== Extracted records ==
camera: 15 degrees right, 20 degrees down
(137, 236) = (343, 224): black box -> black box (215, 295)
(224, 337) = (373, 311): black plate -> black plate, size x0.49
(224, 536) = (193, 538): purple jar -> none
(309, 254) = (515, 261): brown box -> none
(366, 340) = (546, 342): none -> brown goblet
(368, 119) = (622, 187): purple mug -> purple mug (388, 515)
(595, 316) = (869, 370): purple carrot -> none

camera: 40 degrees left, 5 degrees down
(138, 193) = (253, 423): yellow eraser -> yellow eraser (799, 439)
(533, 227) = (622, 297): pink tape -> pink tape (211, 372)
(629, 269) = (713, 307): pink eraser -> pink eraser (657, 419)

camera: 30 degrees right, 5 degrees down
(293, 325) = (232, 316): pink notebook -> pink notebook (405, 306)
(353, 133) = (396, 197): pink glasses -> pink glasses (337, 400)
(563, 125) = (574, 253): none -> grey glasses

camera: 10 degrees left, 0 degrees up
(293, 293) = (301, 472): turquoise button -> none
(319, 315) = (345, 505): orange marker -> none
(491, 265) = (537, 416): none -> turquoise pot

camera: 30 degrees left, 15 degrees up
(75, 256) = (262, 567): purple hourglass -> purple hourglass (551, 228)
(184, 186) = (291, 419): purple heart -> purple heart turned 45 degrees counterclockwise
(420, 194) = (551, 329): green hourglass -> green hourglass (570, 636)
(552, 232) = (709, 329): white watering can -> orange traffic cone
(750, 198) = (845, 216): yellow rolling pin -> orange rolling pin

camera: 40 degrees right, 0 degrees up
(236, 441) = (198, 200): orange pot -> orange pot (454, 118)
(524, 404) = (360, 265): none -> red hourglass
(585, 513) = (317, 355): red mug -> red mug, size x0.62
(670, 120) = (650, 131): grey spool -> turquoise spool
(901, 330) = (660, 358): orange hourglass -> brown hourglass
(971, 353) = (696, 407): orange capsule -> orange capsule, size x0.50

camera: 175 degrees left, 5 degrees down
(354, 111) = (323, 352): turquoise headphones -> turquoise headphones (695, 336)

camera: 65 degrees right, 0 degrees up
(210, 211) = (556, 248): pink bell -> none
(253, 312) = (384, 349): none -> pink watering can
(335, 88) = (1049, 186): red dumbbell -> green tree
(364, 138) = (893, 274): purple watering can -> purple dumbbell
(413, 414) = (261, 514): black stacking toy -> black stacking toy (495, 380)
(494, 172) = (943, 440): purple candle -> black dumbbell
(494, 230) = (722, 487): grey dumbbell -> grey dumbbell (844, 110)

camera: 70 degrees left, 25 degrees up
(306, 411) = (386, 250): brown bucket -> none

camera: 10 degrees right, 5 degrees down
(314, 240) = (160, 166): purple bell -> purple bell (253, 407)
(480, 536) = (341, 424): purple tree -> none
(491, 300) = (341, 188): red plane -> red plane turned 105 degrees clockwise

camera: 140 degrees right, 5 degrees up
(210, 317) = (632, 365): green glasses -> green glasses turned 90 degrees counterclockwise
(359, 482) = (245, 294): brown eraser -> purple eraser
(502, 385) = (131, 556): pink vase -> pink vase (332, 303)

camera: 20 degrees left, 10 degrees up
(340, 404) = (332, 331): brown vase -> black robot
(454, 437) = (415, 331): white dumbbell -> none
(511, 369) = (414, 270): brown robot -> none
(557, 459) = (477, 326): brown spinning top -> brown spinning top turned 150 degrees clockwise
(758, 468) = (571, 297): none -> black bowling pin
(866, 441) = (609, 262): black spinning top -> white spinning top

== ACTION ITEM ==
Could you return exactly the stretch of the data above that starts at the line with "(138, 193) = (253, 423): yellow" and ends at the line with "(319, 315) = (345, 505): orange", both lines included?

== ANSWER TO THE EXERCISE ==
(138, 193) = (253, 423): yellow eraser -> yellow eraser (799, 439)
(533, 227) = (622, 297): pink tape -> pink tape (211, 372)
(629, 269) = (713, 307): pink eraser -> pink eraser (657, 419)

camera: 30 degrees right, 5 degrees down
(293, 325) = (232, 316): pink notebook -> pink notebook (405, 306)
(353, 133) = (396, 197): pink glasses -> pink glasses (337, 400)
(563, 125) = (574, 253): none -> grey glasses

camera: 10 degrees left, 0 degrees up
(293, 293) = (301, 472): turquoise button -> none
(319, 315) = (345, 505): orange marker -> none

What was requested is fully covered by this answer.